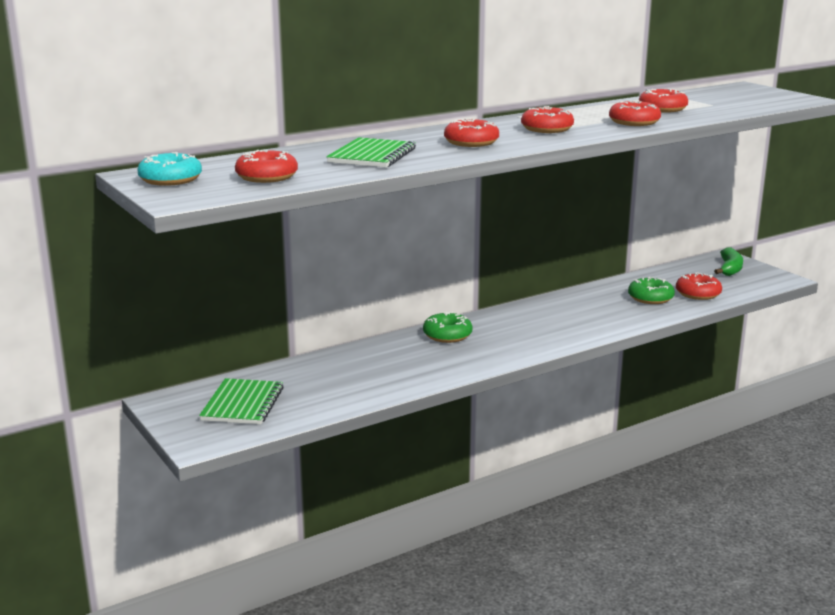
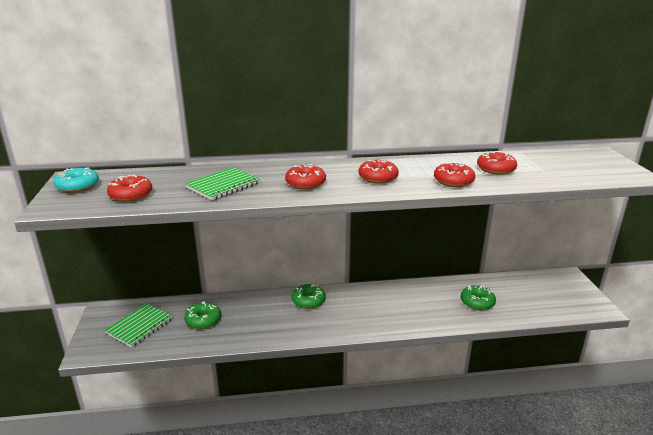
camera: 25 degrees right, 5 degrees up
(328, 380) = (203, 320): none -> green donut
(698, 294) = (517, 307): red donut -> none
(730, 269) = (563, 288): green banana -> none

### What the exercise asks
Faithful copy, images left out: write out every line of data.

### Output of the task
camera: 25 degrees right, 5 degrees up
(328, 380) = (203, 320): none -> green donut
(698, 294) = (517, 307): red donut -> none
(730, 269) = (563, 288): green banana -> none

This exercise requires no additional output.